> What the exercise asks
Of all the lines in the entries below, give again exactly those starting at the line containing "Q203: PMOS SI2301" and ending at the line containing "R15: 9.1k (0V, BUF) -> 390 (0V, BUF)", both ends included, and no others.

> Listed entries
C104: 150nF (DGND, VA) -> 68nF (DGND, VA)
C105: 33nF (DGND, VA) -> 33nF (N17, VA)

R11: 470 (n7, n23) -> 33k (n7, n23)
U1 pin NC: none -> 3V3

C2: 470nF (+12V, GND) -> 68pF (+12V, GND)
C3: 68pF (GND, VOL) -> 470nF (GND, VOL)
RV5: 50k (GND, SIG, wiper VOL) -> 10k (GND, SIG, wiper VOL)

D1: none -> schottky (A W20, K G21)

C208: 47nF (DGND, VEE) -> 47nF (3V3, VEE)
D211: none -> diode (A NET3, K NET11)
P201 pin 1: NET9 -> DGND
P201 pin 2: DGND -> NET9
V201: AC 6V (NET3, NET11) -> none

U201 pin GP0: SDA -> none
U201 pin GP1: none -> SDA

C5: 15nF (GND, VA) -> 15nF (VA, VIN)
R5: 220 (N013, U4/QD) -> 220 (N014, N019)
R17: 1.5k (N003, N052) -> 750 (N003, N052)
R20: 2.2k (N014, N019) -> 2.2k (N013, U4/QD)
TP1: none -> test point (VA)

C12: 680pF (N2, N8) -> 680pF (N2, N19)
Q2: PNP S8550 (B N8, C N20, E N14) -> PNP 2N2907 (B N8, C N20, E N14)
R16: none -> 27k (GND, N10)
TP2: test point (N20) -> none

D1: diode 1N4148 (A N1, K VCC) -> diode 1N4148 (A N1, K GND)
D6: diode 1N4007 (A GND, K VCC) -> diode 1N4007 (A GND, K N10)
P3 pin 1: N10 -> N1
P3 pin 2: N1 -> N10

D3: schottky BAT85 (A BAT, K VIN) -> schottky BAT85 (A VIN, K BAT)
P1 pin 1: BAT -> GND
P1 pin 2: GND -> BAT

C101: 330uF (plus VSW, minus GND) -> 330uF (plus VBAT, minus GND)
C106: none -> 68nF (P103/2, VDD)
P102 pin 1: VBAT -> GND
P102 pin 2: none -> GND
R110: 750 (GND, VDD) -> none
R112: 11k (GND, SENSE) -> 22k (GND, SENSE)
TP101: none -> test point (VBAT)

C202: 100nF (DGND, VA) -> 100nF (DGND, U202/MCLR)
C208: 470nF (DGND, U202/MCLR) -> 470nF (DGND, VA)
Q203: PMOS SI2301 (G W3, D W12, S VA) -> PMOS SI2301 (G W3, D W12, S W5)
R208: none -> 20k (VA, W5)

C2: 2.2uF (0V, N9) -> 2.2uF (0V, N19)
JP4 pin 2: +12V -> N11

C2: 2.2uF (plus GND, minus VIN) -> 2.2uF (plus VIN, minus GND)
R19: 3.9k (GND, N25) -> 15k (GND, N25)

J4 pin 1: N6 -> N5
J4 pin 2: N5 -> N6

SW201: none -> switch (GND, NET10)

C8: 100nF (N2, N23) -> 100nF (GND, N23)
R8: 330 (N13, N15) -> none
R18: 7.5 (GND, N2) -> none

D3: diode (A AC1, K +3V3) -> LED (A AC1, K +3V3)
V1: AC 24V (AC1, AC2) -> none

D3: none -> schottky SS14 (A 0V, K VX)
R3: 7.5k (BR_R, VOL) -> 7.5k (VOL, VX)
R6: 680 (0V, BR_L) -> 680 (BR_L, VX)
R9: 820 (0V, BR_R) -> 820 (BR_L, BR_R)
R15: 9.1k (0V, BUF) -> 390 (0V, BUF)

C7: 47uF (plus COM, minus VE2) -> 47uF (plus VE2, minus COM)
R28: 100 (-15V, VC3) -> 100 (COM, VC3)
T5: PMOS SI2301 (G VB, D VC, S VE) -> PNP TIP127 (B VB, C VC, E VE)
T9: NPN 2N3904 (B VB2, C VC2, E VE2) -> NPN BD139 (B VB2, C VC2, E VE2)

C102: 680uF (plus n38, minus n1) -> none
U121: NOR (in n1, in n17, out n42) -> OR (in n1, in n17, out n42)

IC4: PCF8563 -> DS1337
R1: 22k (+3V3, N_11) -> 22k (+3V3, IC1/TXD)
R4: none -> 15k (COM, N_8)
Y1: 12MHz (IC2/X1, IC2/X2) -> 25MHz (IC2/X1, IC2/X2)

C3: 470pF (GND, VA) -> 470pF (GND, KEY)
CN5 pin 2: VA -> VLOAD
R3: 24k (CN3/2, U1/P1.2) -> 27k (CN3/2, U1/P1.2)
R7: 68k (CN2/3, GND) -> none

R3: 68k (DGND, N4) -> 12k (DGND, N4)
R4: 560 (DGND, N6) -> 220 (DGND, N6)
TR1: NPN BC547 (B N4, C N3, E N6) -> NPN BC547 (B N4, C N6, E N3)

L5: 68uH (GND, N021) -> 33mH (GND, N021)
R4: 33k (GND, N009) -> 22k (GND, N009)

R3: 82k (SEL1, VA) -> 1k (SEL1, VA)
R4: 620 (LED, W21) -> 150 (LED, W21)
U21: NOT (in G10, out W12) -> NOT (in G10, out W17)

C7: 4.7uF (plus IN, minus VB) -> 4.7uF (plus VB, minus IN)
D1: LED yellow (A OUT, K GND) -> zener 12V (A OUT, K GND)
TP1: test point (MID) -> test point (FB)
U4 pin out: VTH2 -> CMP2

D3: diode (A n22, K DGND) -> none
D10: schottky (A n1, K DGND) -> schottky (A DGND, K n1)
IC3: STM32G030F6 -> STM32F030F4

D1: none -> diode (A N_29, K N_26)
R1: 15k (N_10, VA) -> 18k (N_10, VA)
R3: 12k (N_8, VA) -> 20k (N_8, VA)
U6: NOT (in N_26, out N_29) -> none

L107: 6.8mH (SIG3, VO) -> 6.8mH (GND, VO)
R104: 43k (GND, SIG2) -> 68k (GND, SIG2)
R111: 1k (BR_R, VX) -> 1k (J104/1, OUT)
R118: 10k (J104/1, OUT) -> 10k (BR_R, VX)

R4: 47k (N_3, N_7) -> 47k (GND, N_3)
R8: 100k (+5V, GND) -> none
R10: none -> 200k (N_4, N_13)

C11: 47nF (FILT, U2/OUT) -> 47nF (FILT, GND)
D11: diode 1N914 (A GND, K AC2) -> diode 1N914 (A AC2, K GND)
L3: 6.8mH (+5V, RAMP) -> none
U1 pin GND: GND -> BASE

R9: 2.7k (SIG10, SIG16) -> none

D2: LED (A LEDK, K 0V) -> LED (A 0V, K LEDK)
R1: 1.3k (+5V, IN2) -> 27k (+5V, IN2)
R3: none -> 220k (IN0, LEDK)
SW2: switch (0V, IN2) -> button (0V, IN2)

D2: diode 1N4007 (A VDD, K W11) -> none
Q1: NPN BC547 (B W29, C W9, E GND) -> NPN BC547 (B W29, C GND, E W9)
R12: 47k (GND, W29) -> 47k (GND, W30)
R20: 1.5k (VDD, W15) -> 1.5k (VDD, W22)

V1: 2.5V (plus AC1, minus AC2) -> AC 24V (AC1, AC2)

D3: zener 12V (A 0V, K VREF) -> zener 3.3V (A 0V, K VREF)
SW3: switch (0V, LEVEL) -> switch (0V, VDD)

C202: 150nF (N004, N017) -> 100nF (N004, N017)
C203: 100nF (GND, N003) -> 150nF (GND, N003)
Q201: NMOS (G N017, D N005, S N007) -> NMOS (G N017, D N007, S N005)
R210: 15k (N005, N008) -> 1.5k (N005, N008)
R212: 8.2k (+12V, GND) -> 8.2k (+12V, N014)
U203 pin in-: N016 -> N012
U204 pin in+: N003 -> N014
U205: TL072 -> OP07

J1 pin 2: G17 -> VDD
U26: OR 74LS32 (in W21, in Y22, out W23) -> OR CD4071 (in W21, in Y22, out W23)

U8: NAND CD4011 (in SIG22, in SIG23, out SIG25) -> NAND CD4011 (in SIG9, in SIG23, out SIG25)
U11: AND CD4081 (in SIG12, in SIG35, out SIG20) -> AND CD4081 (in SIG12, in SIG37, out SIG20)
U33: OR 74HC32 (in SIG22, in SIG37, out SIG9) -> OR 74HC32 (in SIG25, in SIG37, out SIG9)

> Solution below
Q203: PMOS SI2301 (G W3, D W12, S VA) -> PMOS SI2301 (G W3, D W12, S W5)
R208: none -> 20k (VA, W5)

C2: 2.2uF (0V, N9) -> 2.2uF (0V, N19)
JP4 pin 2: +12V -> N11

C2: 2.2uF (plus GND, minus VIN) -> 2.2uF (plus VIN, minus GND)
R19: 3.9k (GND, N25) -> 15k (GND, N25)

J4 pin 1: N6 -> N5
J4 pin 2: N5 -> N6

SW201: none -> switch (GND, NET10)

C8: 100nF (N2, N23) -> 100nF (GND, N23)
R8: 330 (N13, N15) -> none
R18: 7.5 (GND, N2) -> none

D3: diode (A AC1, K +3V3) -> LED (A AC1, K +3V3)
V1: AC 24V (AC1, AC2) -> none

D3: none -> schottky SS14 (A 0V, K VX)
R3: 7.5k (BR_R, VOL) -> 7.5k (VOL, VX)
R6: 680 (0V, BR_L) -> 680 (BR_L, VX)
R9: 820 (0V, BR_R) -> 820 (BR_L, BR_R)
R15: 9.1k (0V, BUF) -> 390 (0V, BUF)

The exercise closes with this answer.